-- Dataset content --
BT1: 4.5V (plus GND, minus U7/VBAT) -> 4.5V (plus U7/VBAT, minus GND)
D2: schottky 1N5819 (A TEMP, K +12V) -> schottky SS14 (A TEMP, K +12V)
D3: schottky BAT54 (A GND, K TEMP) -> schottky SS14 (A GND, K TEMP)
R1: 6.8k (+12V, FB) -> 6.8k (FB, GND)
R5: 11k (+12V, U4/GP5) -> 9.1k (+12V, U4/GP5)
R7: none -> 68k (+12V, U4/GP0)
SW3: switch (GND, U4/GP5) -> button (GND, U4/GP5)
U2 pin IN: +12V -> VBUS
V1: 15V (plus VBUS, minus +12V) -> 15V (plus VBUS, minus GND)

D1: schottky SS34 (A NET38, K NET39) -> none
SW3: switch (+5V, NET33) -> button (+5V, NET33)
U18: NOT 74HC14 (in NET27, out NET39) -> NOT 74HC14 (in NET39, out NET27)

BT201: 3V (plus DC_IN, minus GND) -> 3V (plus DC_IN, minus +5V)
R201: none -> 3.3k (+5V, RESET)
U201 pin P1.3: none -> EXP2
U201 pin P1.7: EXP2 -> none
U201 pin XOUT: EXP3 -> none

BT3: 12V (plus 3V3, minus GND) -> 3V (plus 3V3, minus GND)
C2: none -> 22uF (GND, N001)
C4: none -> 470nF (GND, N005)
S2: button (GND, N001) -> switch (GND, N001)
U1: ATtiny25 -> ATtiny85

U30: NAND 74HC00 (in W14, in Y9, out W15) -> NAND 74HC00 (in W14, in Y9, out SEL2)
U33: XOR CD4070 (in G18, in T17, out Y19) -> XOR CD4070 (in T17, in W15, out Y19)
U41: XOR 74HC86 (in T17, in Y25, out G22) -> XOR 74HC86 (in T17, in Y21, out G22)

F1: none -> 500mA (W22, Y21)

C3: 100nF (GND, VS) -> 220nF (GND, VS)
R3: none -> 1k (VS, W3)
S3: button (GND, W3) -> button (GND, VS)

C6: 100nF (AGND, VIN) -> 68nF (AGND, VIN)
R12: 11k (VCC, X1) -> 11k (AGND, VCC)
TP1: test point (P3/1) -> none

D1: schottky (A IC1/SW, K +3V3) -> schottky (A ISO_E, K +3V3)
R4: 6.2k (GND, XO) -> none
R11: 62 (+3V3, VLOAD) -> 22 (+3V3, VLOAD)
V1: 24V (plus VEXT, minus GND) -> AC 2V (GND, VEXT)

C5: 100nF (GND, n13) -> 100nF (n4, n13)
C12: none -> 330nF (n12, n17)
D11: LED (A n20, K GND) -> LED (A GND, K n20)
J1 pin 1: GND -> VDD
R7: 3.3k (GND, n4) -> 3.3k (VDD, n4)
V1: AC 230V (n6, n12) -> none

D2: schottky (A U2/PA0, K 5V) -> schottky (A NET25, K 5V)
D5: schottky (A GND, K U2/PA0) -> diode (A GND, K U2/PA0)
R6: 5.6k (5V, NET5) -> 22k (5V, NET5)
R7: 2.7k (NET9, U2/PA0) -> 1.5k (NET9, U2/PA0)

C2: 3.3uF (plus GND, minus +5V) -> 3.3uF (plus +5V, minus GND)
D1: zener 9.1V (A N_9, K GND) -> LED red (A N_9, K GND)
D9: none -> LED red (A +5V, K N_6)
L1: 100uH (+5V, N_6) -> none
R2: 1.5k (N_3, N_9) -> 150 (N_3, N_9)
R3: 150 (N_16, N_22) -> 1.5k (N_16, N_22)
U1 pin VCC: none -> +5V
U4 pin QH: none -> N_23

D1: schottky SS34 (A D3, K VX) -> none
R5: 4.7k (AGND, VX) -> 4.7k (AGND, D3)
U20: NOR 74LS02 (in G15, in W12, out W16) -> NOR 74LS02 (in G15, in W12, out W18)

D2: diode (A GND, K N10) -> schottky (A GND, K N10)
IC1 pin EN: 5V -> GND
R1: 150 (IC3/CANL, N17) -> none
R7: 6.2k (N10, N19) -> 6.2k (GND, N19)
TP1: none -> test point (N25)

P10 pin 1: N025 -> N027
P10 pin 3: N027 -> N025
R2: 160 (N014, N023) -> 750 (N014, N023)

-- Activity --
Exactly as written above, copy every line.

-- Answer to the problem --
BT1: 4.5V (plus GND, minus U7/VBAT) -> 4.5V (plus U7/VBAT, minus GND)
D2: schottky 1N5819 (A TEMP, K +12V) -> schottky SS14 (A TEMP, K +12V)
D3: schottky BAT54 (A GND, K TEMP) -> schottky SS14 (A GND, K TEMP)
R1: 6.8k (+12V, FB) -> 6.8k (FB, GND)
R5: 11k (+12V, U4/GP5) -> 9.1k (+12V, U4/GP5)
R7: none -> 68k (+12V, U4/GP0)
SW3: switch (GND, U4/GP5) -> button (GND, U4/GP5)
U2 pin IN: +12V -> VBUS
V1: 15V (plus VBUS, minus +12V) -> 15V (plus VBUS, minus GND)

D1: schottky SS34 (A NET38, K NET39) -> none
SW3: switch (+5V, NET33) -> button (+5V, NET33)
U18: NOT 74HC14 (in NET27, out NET39) -> NOT 74HC14 (in NET39, out NET27)

BT201: 3V (plus DC_IN, minus GND) -> 3V (plus DC_IN, minus +5V)
R201: none -> 3.3k (+5V, RESET)
U201 pin P1.3: none -> EXP2
U201 pin P1.7: EXP2 -> none
U201 pin XOUT: EXP3 -> none

BT3: 12V (plus 3V3, minus GND) -> 3V (plus 3V3, minus GND)
C2: none -> 22uF (GND, N001)
C4: none -> 470nF (GND, N005)
S2: button (GND, N001) -> switch (GND, N001)
U1: ATtiny25 -> ATtiny85

U30: NAND 74HC00 (in W14, in Y9, out W15) -> NAND 74HC00 (in W14, in Y9, out SEL2)
U33: XOR CD4070 (in G18, in T17, out Y19) -> XOR CD4070 (in T17, in W15, out Y19)
U41: XOR 74HC86 (in T17, in Y25, out G22) -> XOR 74HC86 (in T17, in Y21, out G22)

F1: none -> 500mA (W22, Y21)

C3: 100nF (GND, VS) -> 220nF (GND, VS)
R3: none -> 1k (VS, W3)
S3: button (GND, W3) -> button (GND, VS)

C6: 100nF (AGND, VIN) -> 68nF (AGND, VIN)
R12: 11k (VCC, X1) -> 11k (AGND, VCC)
TP1: test point (P3/1) -> none

D1: schottky (A IC1/SW, K +3V3) -> schottky (A ISO_E, K +3V3)
R4: 6.2k (GND, XO) -> none
R11: 62 (+3V3, VLOAD) -> 22 (+3V3, VLOAD)
V1: 24V (plus VEXT, minus GND) -> AC 2V (GND, VEXT)

C5: 100nF (GND, n13) -> 100nF (n4, n13)
C12: none -> 330nF (n12, n17)
D11: LED (A n20, K GND) -> LED (A GND, K n20)
J1 pin 1: GND -> VDD
R7: 3.3k (GND, n4) -> 3.3k (VDD, n4)
V1: AC 230V (n6, n12) -> none

D2: schottky (A U2/PA0, K 5V) -> schottky (A NET25, K 5V)
D5: schottky (A GND, K U2/PA0) -> diode (A GND, K U2/PA0)
R6: 5.6k (5V, NET5) -> 22k (5V, NET5)
R7: 2.7k (NET9, U2/PA0) -> 1.5k (NET9, U2/PA0)

C2: 3.3uF (plus GND, minus +5V) -> 3.3uF (plus +5V, minus GND)
D1: zener 9.1V (A N_9, K GND) -> LED red (A N_9, K GND)
D9: none -> LED red (A +5V, K N_6)
L1: 100uH (+5V, N_6) -> none
R2: 1.5k (N_3, N_9) -> 150 (N_3, N_9)
R3: 150 (N_16, N_22) -> 1.5k (N_16, N_22)
U1 pin VCC: none -> +5V
U4 pin QH: none -> N_23

D1: schottky SS34 (A D3, K VX) -> none
R5: 4.7k (AGND, VX) -> 4.7k (AGND, D3)
U20: NOR 74LS02 (in G15, in W12, out W16) -> NOR 74LS02 (in G15, in W12, out W18)

D2: diode (A GND, K N10) -> schottky (A GND, K N10)
IC1 pin EN: 5V -> GND
R1: 150 (IC3/CANL, N17) -> none
R7: 6.2k (N10, N19) -> 6.2k (GND, N19)
TP1: none -> test point (N25)

P10 pin 1: N025 -> N027
P10 pin 3: N027 -> N025
R2: 160 (N014, N023) -> 750 (N014, N023)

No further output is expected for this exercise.